**TASK GOAL**
Repeat exactly, and only, the lines from the one holding "(443, 292) = (409, 255): white" through the last line of the records below.

**DATASET ENTRIES**
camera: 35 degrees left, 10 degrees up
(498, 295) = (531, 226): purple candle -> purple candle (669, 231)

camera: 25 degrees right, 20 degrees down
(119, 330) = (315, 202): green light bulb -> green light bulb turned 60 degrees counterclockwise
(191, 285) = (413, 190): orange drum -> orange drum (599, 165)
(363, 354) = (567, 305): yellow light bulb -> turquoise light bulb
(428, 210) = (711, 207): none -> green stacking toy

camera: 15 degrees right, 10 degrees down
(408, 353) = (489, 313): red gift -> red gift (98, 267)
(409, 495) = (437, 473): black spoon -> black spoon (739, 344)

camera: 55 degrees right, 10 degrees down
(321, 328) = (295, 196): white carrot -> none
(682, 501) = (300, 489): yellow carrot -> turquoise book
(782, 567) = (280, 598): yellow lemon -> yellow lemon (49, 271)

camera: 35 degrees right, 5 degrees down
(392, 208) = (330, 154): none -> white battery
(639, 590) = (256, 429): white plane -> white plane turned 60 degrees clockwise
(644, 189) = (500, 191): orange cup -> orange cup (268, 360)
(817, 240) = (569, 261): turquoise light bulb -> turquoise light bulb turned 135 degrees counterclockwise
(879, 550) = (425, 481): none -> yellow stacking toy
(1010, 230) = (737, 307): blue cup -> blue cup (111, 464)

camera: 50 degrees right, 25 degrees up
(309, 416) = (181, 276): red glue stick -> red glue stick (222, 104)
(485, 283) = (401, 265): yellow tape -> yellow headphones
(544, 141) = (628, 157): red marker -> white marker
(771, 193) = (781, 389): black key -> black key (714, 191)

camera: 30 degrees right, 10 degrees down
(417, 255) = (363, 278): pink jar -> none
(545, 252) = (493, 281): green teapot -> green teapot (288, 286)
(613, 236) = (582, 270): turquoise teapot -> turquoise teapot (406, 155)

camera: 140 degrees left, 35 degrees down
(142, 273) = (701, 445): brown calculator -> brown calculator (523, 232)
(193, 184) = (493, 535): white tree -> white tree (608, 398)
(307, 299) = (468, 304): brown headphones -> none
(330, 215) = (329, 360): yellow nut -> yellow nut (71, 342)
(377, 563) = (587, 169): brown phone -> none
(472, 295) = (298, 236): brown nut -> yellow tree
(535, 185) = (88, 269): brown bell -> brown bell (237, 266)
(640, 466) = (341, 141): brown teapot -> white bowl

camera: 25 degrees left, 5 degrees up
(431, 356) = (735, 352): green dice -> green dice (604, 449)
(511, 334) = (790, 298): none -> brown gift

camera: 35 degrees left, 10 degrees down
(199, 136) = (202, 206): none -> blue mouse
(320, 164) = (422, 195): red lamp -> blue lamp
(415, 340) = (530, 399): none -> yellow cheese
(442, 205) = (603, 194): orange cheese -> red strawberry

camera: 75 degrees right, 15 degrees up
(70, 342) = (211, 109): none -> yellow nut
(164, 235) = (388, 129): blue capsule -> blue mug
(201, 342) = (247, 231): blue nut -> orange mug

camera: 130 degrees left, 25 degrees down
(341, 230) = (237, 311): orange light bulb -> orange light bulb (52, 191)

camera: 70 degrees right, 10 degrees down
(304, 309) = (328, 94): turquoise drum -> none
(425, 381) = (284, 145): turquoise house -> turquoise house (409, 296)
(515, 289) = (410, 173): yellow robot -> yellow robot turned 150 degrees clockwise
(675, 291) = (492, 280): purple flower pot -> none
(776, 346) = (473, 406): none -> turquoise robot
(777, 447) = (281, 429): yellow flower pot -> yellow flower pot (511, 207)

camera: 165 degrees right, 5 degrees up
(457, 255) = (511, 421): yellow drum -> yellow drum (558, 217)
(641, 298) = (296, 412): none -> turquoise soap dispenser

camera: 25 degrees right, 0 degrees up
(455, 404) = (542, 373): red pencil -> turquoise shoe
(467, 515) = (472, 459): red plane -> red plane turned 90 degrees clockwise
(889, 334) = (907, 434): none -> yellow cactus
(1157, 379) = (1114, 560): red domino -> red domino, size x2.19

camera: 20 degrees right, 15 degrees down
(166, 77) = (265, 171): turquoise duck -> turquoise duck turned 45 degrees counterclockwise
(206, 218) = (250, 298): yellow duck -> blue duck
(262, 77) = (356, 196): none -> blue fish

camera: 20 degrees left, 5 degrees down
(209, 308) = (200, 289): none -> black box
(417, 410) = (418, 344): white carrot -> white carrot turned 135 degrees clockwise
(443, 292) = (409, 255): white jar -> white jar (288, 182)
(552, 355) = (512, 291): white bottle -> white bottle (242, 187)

**RESULT FOR THIS TASK**
(443, 292) = (409, 255): white jar -> white jar (288, 182)
(552, 355) = (512, 291): white bottle -> white bottle (242, 187)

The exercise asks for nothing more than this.